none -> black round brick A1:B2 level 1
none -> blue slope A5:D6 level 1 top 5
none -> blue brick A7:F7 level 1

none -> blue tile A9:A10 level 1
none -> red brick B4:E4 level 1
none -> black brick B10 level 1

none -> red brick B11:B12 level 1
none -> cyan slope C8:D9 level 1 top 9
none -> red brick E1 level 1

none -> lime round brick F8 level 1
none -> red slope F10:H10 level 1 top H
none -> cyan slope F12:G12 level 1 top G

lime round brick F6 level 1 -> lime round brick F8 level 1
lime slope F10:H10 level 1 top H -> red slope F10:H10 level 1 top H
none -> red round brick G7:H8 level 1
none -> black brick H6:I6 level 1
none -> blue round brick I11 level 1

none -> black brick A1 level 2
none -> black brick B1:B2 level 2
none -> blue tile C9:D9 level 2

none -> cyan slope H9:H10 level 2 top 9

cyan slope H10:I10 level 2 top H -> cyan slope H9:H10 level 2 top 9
---------------
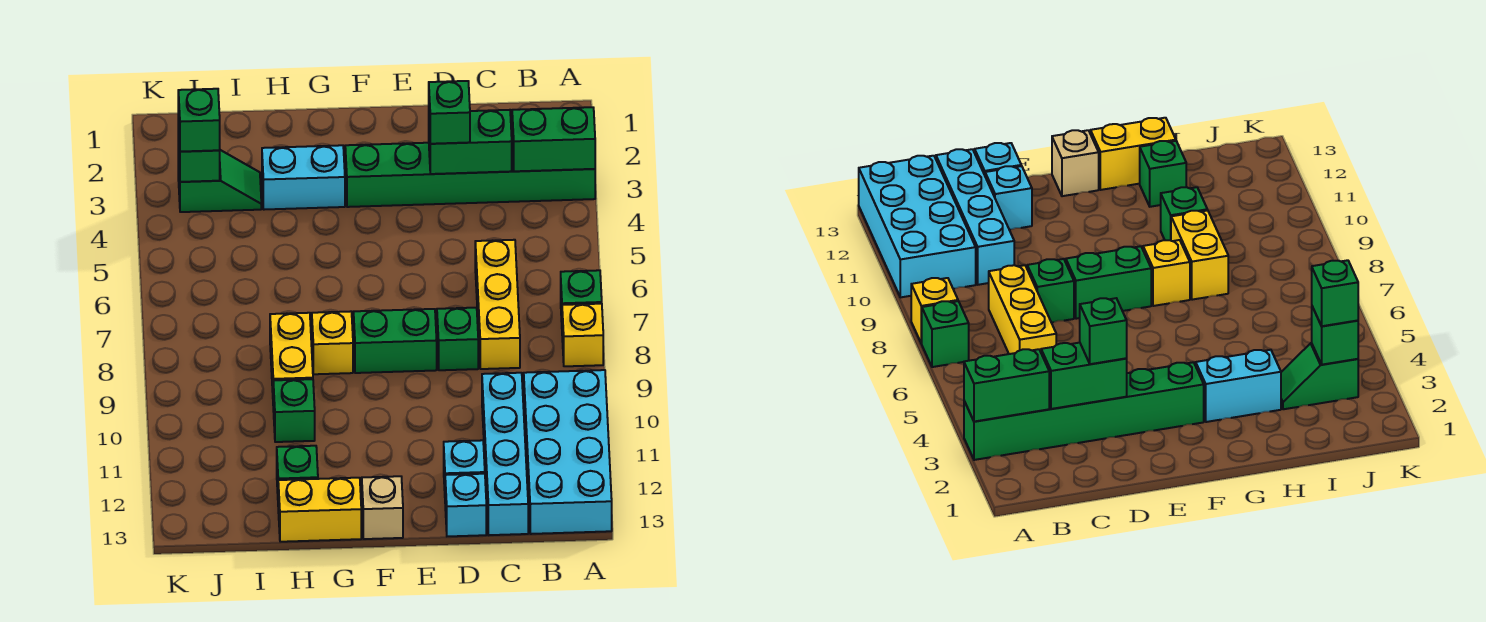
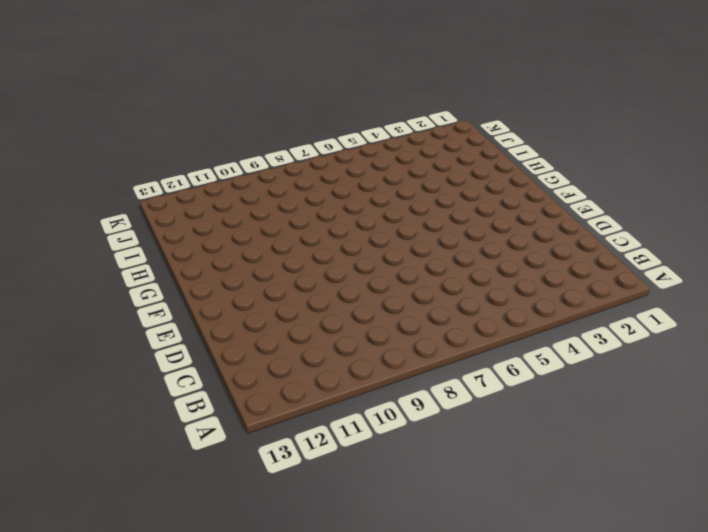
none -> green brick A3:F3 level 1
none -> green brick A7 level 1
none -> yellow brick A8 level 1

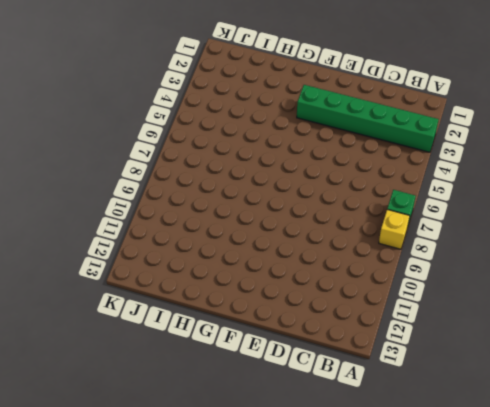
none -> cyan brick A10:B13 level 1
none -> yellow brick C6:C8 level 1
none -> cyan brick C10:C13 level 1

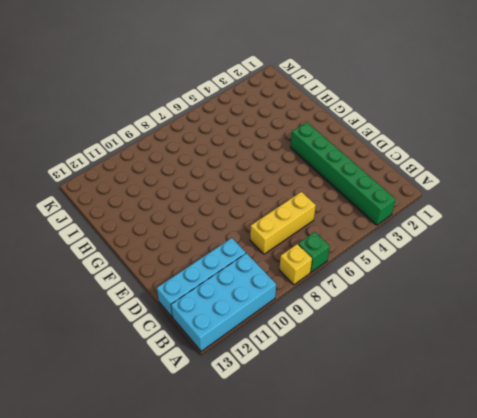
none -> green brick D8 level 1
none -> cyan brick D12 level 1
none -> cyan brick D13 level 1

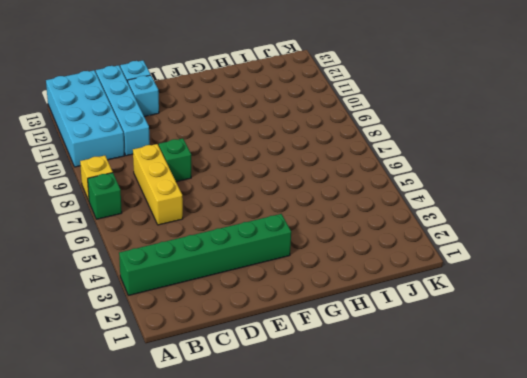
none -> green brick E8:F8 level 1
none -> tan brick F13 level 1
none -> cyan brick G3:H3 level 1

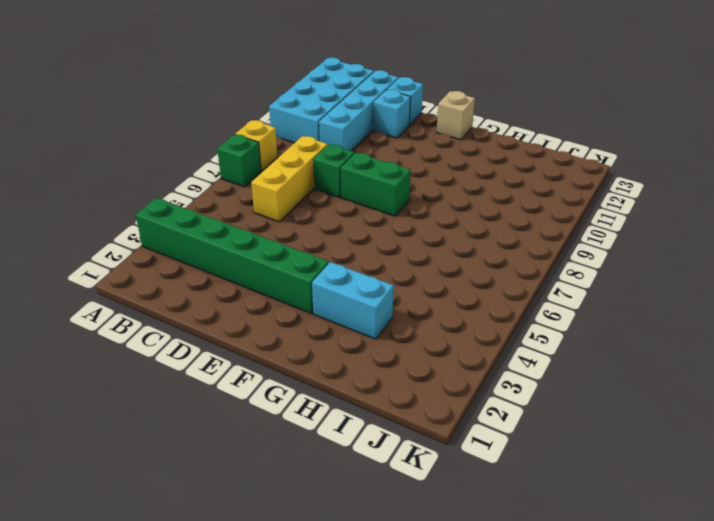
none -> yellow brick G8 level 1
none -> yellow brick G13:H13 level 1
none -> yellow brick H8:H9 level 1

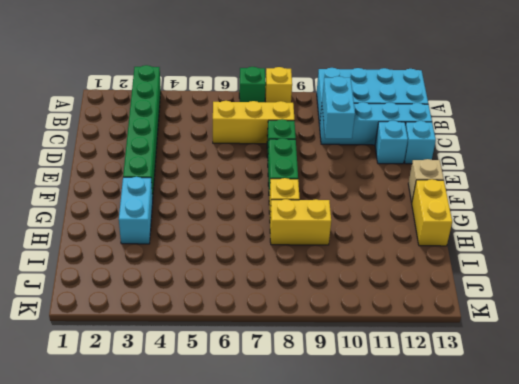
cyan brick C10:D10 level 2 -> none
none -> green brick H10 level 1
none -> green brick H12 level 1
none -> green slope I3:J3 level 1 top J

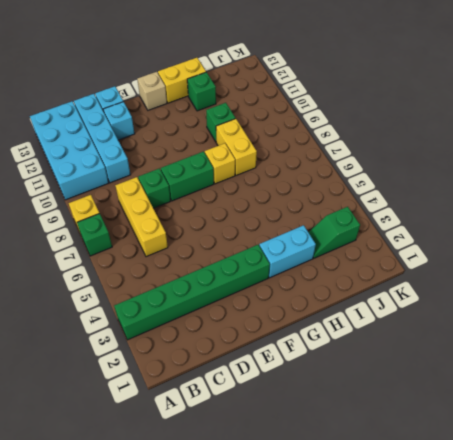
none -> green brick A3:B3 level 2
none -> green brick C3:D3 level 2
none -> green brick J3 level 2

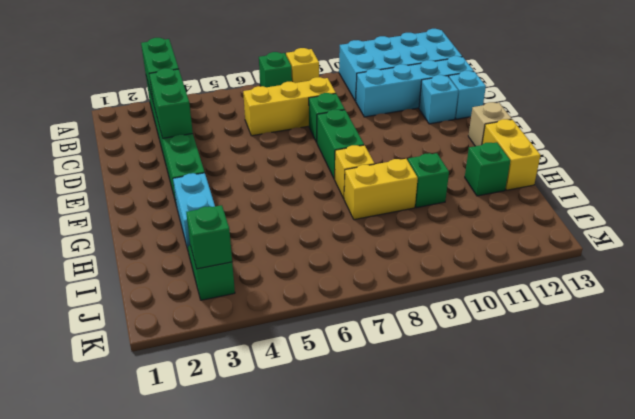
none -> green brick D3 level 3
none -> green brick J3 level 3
---------------
#### [ACTIVITY]
Lines that contain "yellow" should be pulled from the entries above and reported.

#### [TASK RESULT]
none -> yellow brick A8 level 1
none -> yellow brick C6:C8 level 1
none -> yellow brick G8 level 1
none -> yellow brick G13:H13 level 1
none -> yellow brick H8:H9 level 1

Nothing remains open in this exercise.